--- Data records ---
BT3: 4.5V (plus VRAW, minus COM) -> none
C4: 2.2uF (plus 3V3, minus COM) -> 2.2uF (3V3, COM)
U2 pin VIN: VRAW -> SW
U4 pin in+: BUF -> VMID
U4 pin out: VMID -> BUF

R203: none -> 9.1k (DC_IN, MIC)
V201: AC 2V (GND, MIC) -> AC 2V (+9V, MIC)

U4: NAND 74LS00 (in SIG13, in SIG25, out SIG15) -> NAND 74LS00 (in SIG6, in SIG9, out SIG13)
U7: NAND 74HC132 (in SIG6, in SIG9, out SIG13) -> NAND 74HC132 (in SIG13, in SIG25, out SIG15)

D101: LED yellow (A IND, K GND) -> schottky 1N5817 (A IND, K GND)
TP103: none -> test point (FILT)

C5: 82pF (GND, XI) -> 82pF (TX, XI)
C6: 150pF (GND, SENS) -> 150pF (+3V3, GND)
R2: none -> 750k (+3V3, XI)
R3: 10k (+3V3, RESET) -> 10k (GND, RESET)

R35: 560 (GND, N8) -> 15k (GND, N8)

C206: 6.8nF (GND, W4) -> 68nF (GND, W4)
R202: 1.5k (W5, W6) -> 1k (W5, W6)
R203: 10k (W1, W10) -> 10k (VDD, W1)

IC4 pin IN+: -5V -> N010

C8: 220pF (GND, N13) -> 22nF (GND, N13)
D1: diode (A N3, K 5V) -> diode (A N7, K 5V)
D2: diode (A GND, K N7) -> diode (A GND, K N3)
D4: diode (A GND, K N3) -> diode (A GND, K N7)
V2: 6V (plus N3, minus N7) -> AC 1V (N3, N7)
---
### Required work
Write out exactly each line of the entries, starting at the one containing "R202: 1.5k (W5, W6) -> 1k (W5, W6)" and finishing with the last line.

### Answer for the task
R202: 1.5k (W5, W6) -> 1k (W5, W6)
R203: 10k (W1, W10) -> 10k (VDD, W1)

IC4 pin IN+: -5V -> N010

C8: 220pF (GND, N13) -> 22nF (GND, N13)
D1: diode (A N3, K 5V) -> diode (A N7, K 5V)
D2: diode (A GND, K N7) -> diode (A GND, K N3)
D4: diode (A GND, K N3) -> diode (A GND, K N7)
V2: 6V (plus N3, minus N7) -> AC 1V (N3, N7)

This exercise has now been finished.